(SOURCE MATERIAL Opens)

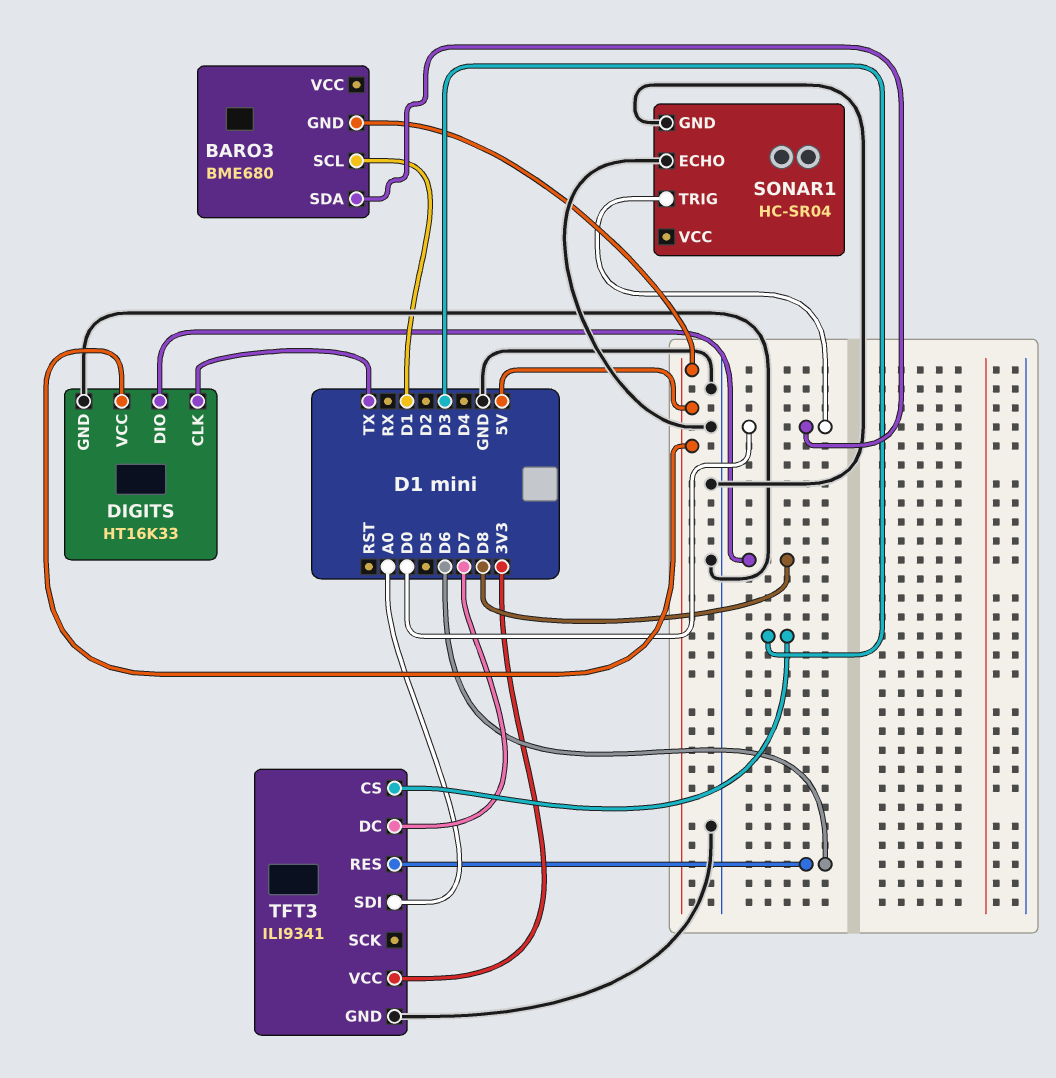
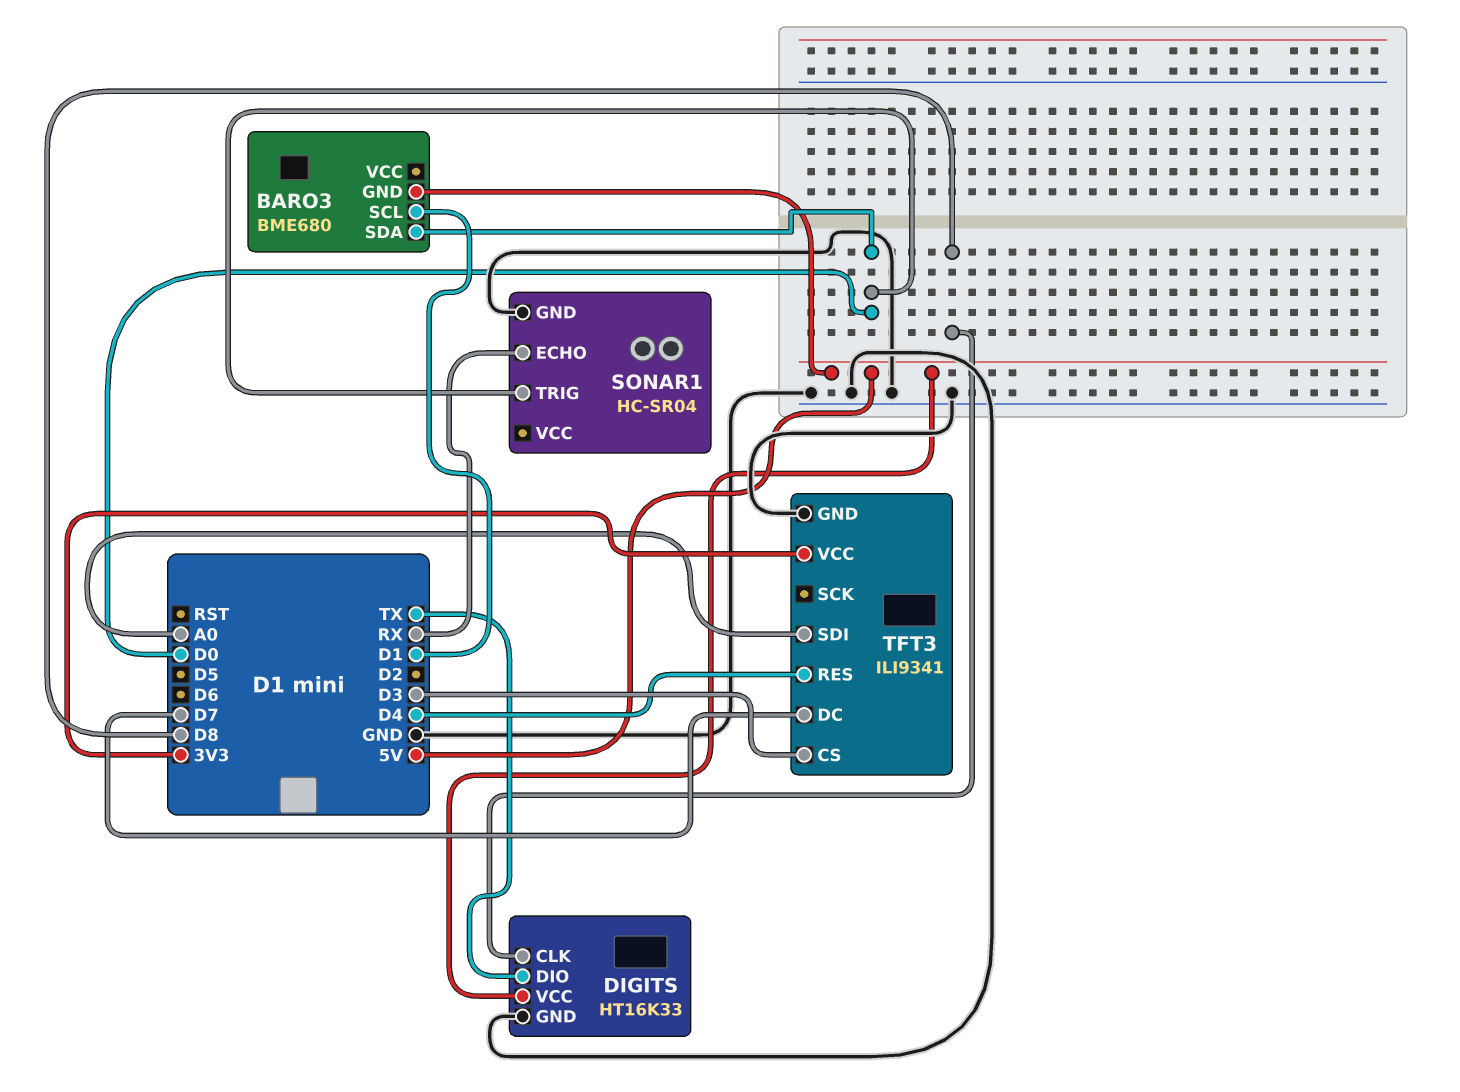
DIGITS pin CLK: TX -> D8
DIGITS pin DIO: D8 -> TX
SONAR1 pin ECHO: GND -> RX
TFT3 pin RES: D6 -> D4

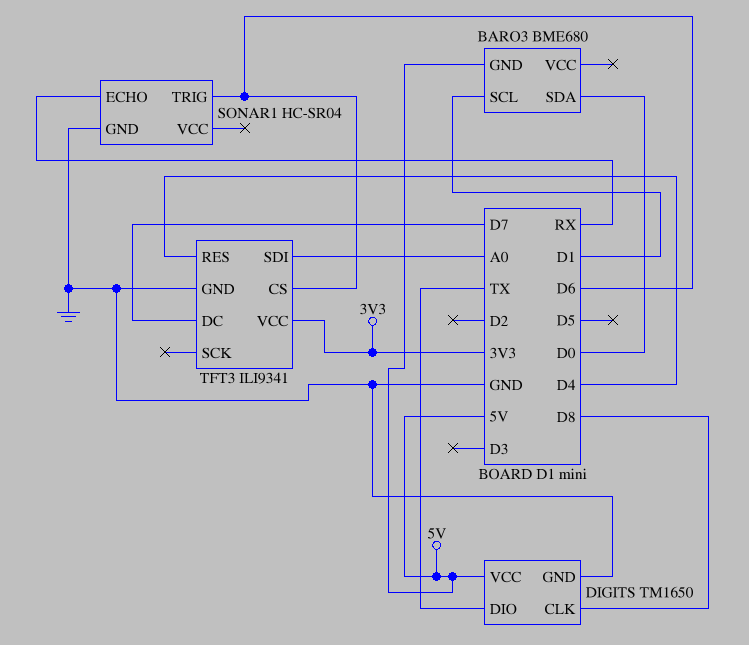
DIGITS: HT16K33 -> TM1650
SONAR1 pin TRIG: D0 -> D6
TFT3 pin CS: D3 -> D6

(SOURCE MATERIAL Closes)

• [EXERCISE]:
Copy every line above exactly, leaving no picture in the copy.

• [WORKED SOLUTION]:
DIGITS pin CLK: TX -> D8
DIGITS pin DIO: D8 -> TX
SONAR1 pin ECHO: GND -> RX
TFT3 pin RES: D6 -> D4

DIGITS: HT16K33 -> TM1650
SONAR1 pin TRIG: D0 -> D6
TFT3 pin CS: D3 -> D6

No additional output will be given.